Supplied material: Begin

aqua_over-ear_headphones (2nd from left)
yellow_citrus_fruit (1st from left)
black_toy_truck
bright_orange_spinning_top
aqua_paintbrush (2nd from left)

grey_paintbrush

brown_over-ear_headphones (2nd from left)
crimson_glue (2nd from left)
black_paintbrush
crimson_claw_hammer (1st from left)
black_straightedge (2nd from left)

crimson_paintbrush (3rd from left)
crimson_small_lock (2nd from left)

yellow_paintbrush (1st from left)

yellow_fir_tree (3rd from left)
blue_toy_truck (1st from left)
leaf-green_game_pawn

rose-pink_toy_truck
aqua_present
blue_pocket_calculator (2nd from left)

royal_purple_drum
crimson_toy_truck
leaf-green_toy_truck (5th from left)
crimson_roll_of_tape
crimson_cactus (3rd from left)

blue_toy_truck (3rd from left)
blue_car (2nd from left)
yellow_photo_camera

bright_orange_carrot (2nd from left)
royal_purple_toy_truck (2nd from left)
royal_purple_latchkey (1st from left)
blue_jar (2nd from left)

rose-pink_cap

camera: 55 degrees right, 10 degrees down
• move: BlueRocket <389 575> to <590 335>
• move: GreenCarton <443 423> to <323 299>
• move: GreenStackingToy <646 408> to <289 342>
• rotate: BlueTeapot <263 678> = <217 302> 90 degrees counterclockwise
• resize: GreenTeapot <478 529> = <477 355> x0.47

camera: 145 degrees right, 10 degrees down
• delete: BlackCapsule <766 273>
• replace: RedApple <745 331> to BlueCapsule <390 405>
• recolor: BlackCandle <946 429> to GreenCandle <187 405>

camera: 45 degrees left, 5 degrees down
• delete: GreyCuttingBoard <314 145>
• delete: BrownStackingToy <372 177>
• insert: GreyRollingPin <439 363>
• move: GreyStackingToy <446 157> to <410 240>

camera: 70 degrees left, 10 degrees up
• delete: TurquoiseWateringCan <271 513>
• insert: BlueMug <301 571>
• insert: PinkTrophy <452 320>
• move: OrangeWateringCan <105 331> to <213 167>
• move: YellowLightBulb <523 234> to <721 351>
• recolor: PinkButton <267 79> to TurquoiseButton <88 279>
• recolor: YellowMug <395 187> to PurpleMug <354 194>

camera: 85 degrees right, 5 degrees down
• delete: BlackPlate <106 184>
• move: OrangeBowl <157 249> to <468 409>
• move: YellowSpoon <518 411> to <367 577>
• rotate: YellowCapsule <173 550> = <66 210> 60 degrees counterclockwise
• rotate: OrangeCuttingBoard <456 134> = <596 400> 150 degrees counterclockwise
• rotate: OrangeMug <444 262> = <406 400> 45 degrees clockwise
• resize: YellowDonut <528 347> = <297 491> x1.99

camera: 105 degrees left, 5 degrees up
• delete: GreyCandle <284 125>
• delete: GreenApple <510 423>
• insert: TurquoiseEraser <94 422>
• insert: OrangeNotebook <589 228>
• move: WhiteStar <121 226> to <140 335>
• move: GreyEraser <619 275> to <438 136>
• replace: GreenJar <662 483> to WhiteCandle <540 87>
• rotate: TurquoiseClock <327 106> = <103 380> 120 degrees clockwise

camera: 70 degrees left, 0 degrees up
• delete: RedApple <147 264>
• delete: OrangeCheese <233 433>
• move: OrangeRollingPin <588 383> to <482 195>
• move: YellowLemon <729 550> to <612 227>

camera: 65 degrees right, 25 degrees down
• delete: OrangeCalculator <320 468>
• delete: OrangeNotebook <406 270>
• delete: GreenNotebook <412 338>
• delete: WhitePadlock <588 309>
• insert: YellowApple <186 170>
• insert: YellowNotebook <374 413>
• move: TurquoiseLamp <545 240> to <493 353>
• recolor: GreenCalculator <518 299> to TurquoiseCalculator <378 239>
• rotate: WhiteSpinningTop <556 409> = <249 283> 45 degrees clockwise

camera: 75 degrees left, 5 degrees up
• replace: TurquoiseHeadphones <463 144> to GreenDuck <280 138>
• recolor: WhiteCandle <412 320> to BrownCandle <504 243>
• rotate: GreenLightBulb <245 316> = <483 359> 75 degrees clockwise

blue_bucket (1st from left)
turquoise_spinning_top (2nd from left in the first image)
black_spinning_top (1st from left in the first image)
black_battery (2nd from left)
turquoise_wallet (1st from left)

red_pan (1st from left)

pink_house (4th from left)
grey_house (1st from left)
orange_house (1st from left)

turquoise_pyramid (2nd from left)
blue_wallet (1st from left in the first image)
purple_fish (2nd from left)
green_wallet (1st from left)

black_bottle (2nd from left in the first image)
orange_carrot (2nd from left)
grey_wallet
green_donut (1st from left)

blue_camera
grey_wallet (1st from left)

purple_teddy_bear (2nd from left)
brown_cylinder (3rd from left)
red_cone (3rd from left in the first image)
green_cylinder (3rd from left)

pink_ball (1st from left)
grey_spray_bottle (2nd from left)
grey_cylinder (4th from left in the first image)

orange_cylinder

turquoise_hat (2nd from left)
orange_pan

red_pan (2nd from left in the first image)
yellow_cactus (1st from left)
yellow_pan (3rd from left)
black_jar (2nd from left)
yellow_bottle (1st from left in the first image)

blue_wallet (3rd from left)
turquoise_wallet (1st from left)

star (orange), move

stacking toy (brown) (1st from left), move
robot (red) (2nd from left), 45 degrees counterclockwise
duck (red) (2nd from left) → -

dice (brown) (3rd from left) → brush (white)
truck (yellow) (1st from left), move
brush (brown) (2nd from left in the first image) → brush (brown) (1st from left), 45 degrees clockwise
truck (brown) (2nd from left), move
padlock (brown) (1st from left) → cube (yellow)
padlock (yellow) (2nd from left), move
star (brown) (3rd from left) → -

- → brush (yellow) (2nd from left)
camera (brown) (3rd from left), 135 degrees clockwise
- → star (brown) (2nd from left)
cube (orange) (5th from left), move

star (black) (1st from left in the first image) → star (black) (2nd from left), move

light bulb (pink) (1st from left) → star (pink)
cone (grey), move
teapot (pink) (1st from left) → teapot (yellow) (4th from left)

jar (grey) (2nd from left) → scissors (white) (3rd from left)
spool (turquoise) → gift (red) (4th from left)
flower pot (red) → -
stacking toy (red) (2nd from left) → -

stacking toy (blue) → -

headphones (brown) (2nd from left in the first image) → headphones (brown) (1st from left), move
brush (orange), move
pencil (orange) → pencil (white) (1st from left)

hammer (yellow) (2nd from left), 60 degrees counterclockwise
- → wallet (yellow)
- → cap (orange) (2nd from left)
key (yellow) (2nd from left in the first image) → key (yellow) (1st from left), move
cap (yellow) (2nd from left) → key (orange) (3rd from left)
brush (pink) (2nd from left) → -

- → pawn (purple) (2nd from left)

Supplied material: End

Required work -
Retype every record exactly, omitting nothing.

Result below -
aqua_over-ear_headphones (2nd from left)
yellow_citrus_fruit (1st from left)
black_toy_truck
bright_orange_spinning_top
aqua_paintbrush (2nd from left)

grey_paintbrush

brown_over-ear_headphones (2nd from left)
crimson_glue (2nd from left)
black_paintbrush
crimson_claw_hammer (1st from left)
black_straightedge (2nd from left)

crimson_paintbrush (3rd from left)
crimson_small_lock (2nd from left)

yellow_paintbrush (1st from left)

yellow_fir_tree (3rd from left)
blue_toy_truck (1st from left)
leaf-green_game_pawn

rose-pink_toy_truck
aqua_present
blue_pocket_calculator (2nd from left)

royal_purple_drum
crimson_toy_truck
leaf-green_toy_truck (5th from left)
crimson_roll_of_tape
crimson_cactus (3rd from left)

blue_toy_truck (3rd from left)
blue_car (2nd from left)
yellow_photo_camera

bright_orange_carrot (2nd from left)
royal_purple_toy_truck (2nd from left)
royal_purple_latchkey (1st from left)
blue_jar (2nd from left)

rose-pink_cap

camera: 55 degrees right, 10 degrees down
• move: BlueRocket <389 575> to <590 335>
• move: GreenCarton <443 423> to <323 299>
• move: GreenStackingToy <646 408> to <289 342>
• rotate: BlueTeapot <263 678> = <217 302> 90 degrees counterclockwise
• resize: GreenTeapot <478 529> = <477 355> x0.47

camera: 145 degrees right, 10 degrees down
• delete: BlackCapsule <766 273>
• replace: RedApple <745 331> to BlueCapsule <390 405>
• recolor: BlackCandle <946 429> to GreenCandle <187 405>

camera: 45 degrees left, 5 degrees down
• delete: GreyCuttingBoard <314 145>
• delete: BrownStackingToy <372 177>
• insert: GreyRollingPin <439 363>
• move: GreyStackingToy <446 157> to <410 240>

camera: 70 degrees left, 10 degrees up
• delete: TurquoiseWateringCan <271 513>
• insert: BlueMug <301 571>
• insert: PinkTrophy <452 320>
• move: OrangeWateringCan <105 331> to <213 167>
• move: YellowLightBulb <523 234> to <721 351>
• recolor: PinkButton <267 79> to TurquoiseButton <88 279>
• recolor: YellowMug <395 187> to PurpleMug <354 194>

camera: 85 degrees right, 5 degrees down
• delete: BlackPlate <106 184>
• move: OrangeBowl <157 249> to <468 409>
• move: YellowSpoon <518 411> to <367 577>
• rotate: YellowCapsule <173 550> = <66 210> 60 degrees counterclockwise
• rotate: OrangeCuttingBoard <456 134> = <596 400> 150 degrees counterclockwise
• rotate: OrangeMug <444 262> = <406 400> 45 degrees clockwise
• resize: YellowDonut <528 347> = <297 491> x1.99

camera: 105 degrees left, 5 degrees up
• delete: GreyCandle <284 125>
• delete: GreenApple <510 423>
• insert: TurquoiseEraser <94 422>
• insert: OrangeNotebook <589 228>
• move: WhiteStar <121 226> to <140 335>
• move: GreyEraser <619 275> to <438 136>
• replace: GreenJar <662 483> to WhiteCandle <540 87>
• rotate: TurquoiseClock <327 106> = <103 380> 120 degrees clockwise

camera: 70 degrees left, 0 degrees up
• delete: RedApple <147 264>
• delete: OrangeCheese <233 433>
• move: OrangeRollingPin <588 383> to <482 195>
• move: YellowLemon <729 550> to <612 227>

camera: 65 degrees right, 25 degrees down
• delete: OrangeCalculator <320 468>
• delete: OrangeNotebook <406 270>
• delete: GreenNotebook <412 338>
• delete: WhitePadlock <588 309>
• insert: YellowApple <186 170>
• insert: YellowNotebook <374 413>
• move: TurquoiseLamp <545 240> to <493 353>
• recolor: GreenCalculator <518 299> to TurquoiseCalculator <378 239>
• rotate: WhiteSpinningTop <556 409> = <249 283> 45 degrees clockwise

camera: 75 degrees left, 5 degrees up
• replace: TurquoiseHeadphones <463 144> to GreenDuck <280 138>
• recolor: WhiteCandle <412 320> to BrownCandle <504 243>
• rotate: GreenLightBulb <245 316> = <483 359> 75 degrees clockwise

blue_bucket (1st from left)
turquoise_spinning_top (2nd from left in the first image)
black_spinning_top (1st from left in the first image)
black_battery (2nd from left)
turquoise_wallet (1st from left)

red_pan (1st from left)

pink_house (4th from left)
grey_house (1st from left)
orange_house (1st from left)

turquoise_pyramid (2nd from left)
blue_wallet (1st from left in the first image)
purple_fish (2nd from left)
green_wallet (1st from left)

black_bottle (2nd from left in the first image)
orange_carrot (2nd from left)
grey_wallet
green_donut (1st from left)

blue_camera
grey_wallet (1st from left)

purple_teddy_bear (2nd from left)
brown_cylinder (3rd from left)
red_cone (3rd from left in the first image)
green_cylinder (3rd from left)

pink_ball (1st from left)
grey_spray_bottle (2nd from left)
grey_cylinder (4th from left in the first image)

orange_cylinder

turquoise_hat (2nd from left)
orange_pan

red_pan (2nd from left in the first image)
yellow_cactus (1st from left)
yellow_pan (3rd from left)
black_jar (2nd from left)
yellow_bottle (1st from left in the first image)

blue_wallet (3rd from left)
turquoise_wallet (1st from left)

star (orange), move

stacking toy (brown) (1st from left), move
robot (red) (2nd from left), 45 degrees counterclockwise
duck (red) (2nd from left) → -

dice (brown) (3rd from left) → brush (white)
truck (yellow) (1st from left), move
brush (brown) (2nd from left in the first image) → brush (brown) (1st from left), 45 degrees clockwise
truck (brown) (2nd from left), move
padlock (brown) (1st from left) → cube (yellow)
padlock (yellow) (2nd from left), move
star (brown) (3rd from left) → -

- → brush (yellow) (2nd from left)
camera (brown) (3rd from left), 135 degrees clockwise
- → star (brown) (2nd from left)
cube (orange) (5th from left), move

star (black) (1st from left in the first image) → star (black) (2nd from left), move

light bulb (pink) (1st from left) → star (pink)
cone (grey), move
teapot (pink) (1st from left) → teapot (yellow) (4th from left)

jar (grey) (2nd from left) → scissors (white) (3rd from left)
spool (turquoise) → gift (red) (4th from left)
flower pot (red) → -
stacking toy (red) (2nd from left) → -

stacking toy (blue) → -

headphones (brown) (2nd from left in the first image) → headphones (brown) (1st from left), move
brush (orange), move
pencil (orange) → pencil (white) (1st from left)

hammer (yellow) (2nd from left), 60 degrees counterclockwise
- → wallet (yellow)
- → cap (orange) (2nd from left)
key (yellow) (2nd from left in the first image) → key (yellow) (1st from left), move
cap (yellow) (2nd from left) → key (orange) (3rd from left)
brush (pink) (2nd from left) → -

- → pawn (purple) (2nd from left)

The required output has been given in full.